## WHAT IS REQUIRED
Repeat the lines of the material below word for word, starting at the line containing "What do you see at coordinates (427, 896)" and ending with the line containing "center [342, 130].", both included.
** BEGIN INPUT ROWS **
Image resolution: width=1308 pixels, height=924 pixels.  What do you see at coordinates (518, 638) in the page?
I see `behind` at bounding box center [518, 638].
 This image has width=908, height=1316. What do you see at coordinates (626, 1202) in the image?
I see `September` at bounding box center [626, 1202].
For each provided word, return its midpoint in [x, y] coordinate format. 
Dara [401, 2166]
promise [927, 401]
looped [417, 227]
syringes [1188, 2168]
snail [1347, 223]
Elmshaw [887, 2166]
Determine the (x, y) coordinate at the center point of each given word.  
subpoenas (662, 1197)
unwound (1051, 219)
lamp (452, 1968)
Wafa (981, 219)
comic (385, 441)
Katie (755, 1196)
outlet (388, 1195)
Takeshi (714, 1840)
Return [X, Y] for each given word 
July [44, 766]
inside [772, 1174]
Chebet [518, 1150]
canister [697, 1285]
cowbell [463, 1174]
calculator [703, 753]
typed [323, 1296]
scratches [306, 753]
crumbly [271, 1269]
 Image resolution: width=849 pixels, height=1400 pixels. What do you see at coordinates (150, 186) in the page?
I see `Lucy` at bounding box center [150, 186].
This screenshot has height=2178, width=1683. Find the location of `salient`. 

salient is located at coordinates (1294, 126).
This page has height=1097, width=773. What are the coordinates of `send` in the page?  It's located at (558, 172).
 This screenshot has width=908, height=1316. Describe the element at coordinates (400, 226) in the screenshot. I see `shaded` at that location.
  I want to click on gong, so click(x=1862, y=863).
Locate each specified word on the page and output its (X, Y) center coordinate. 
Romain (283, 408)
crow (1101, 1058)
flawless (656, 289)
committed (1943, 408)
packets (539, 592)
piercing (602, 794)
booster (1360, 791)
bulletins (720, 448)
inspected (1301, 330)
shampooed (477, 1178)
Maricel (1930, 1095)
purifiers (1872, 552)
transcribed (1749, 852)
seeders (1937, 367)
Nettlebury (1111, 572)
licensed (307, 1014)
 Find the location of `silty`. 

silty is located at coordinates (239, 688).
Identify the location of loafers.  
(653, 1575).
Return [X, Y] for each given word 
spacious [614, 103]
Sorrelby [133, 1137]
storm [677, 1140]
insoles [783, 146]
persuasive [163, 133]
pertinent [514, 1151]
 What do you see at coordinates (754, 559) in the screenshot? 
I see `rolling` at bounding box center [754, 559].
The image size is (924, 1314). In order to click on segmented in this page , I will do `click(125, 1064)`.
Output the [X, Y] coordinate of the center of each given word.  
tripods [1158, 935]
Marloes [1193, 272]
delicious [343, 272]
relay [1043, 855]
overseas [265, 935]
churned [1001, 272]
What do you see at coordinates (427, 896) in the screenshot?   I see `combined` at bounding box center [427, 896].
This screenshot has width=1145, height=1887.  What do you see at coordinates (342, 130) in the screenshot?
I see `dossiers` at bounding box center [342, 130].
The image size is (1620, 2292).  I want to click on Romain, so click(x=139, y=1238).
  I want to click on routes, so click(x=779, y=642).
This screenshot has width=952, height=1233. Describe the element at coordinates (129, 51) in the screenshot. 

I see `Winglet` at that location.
** END INPUT ROWS **
## TASK ANSWER
What do you see at coordinates (427, 896) in the screenshot?   I see `combined` at bounding box center [427, 896].
This screenshot has width=1145, height=1887.  What do you see at coordinates (342, 130) in the screenshot?
I see `dossiers` at bounding box center [342, 130].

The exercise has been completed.